### Data shown

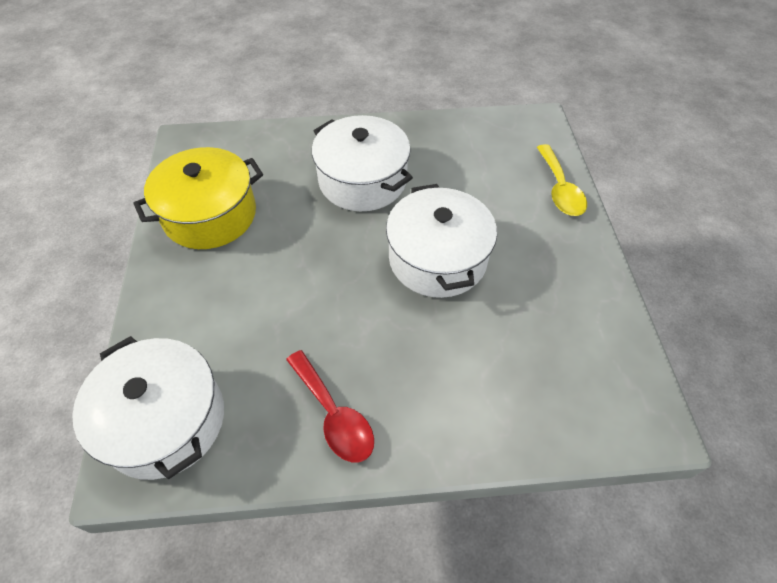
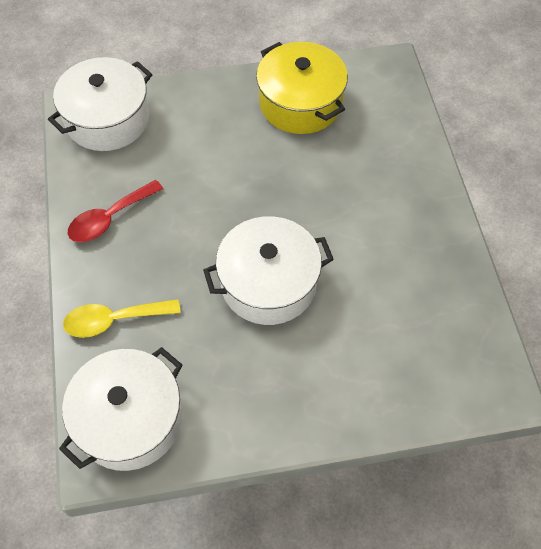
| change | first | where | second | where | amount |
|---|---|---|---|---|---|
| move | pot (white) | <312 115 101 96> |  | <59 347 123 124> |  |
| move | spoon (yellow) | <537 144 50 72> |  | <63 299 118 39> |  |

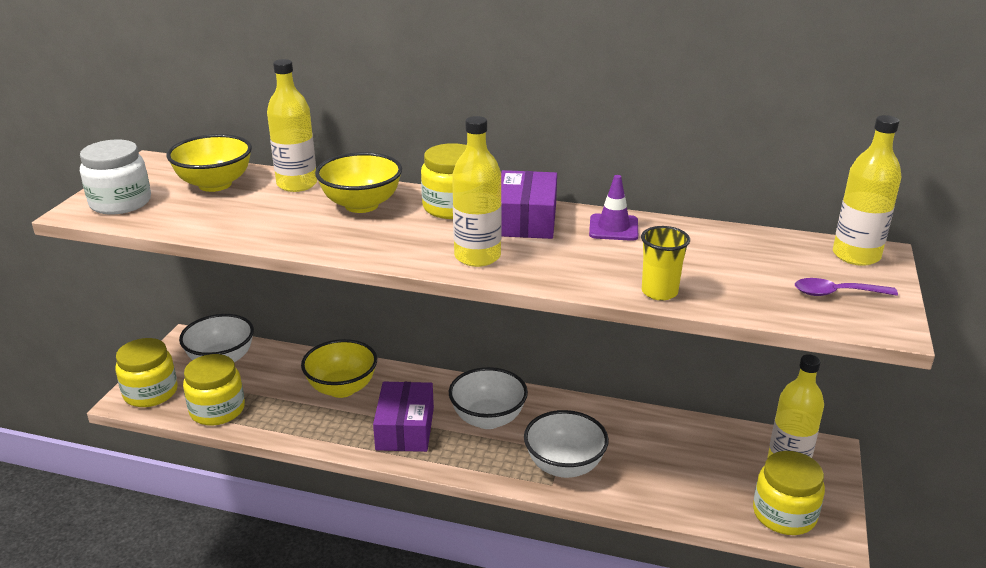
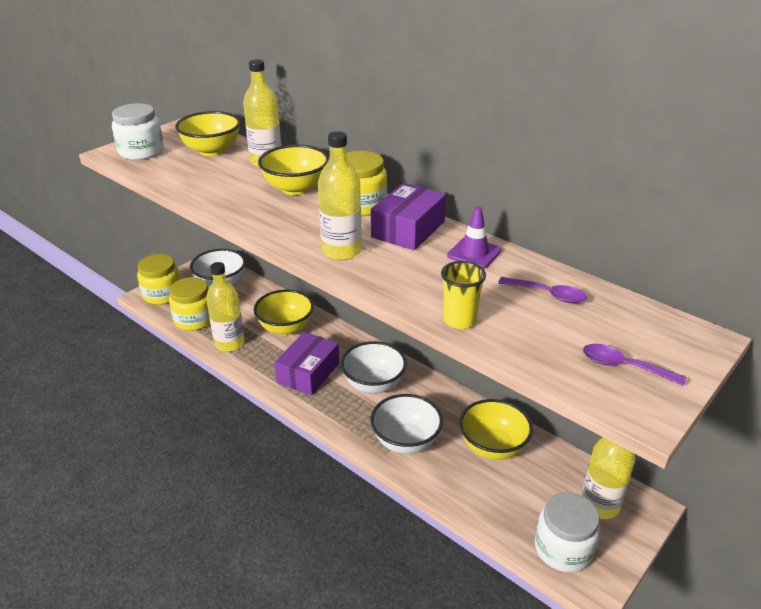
| change | first | where | second | where | amount |
|---|---|---|---|---|---|
| insert |  |  | bowl (yellow) | <459 399 74 61> |  |
| insert |  |  | spoon (purple) | <498 277 89 26> |  |
| move | bottle (yellow) | <833 115 69 151> |  | <206 262 39 90> |  |
| recolor | jar (yellow) | <753 451 72 84> | jar (white) | <535 492 65 80> |  |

######

Exercise aim: Among the lines of the preceding listing, tally those that include "yellow"; reply with the number alone.

Final answer: 4